• Raw data:
▼

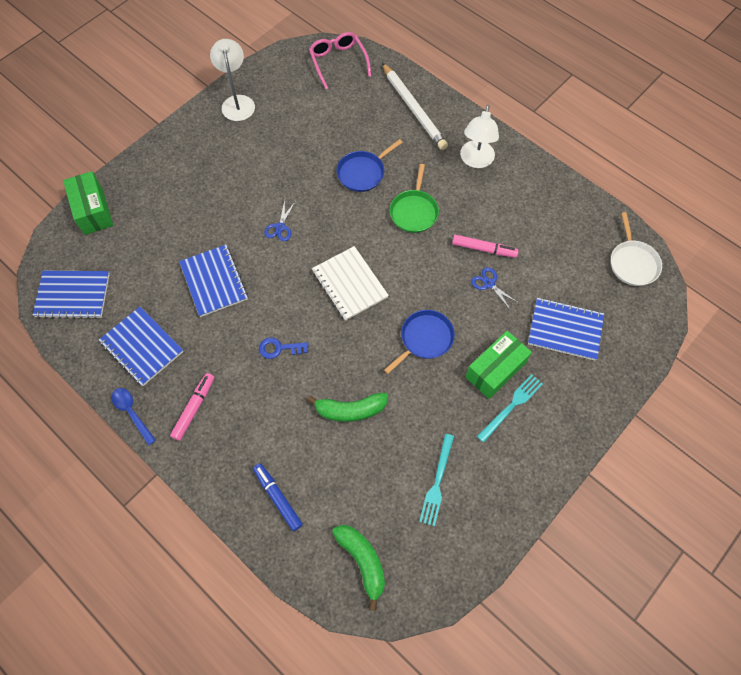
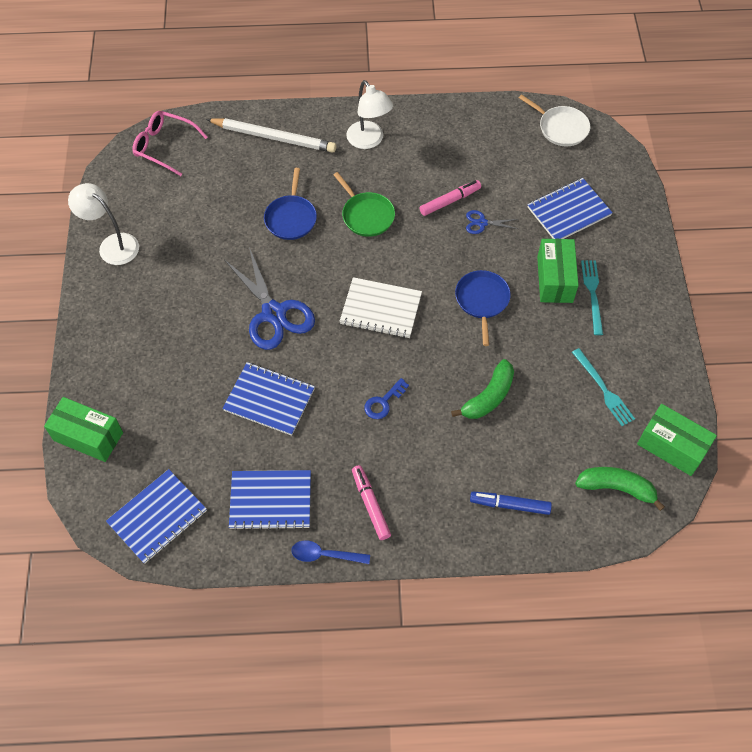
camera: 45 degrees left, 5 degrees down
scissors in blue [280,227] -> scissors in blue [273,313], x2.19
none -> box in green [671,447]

▲

• What this task involves:
Every line of the material should be repeated precisely; pictures are to be excluded.

• Problem solution:
camera: 45 degrees left, 5 degrees down
scissors in blue [280,227] -> scissors in blue [273,313], x2.19
none -> box in green [671,447]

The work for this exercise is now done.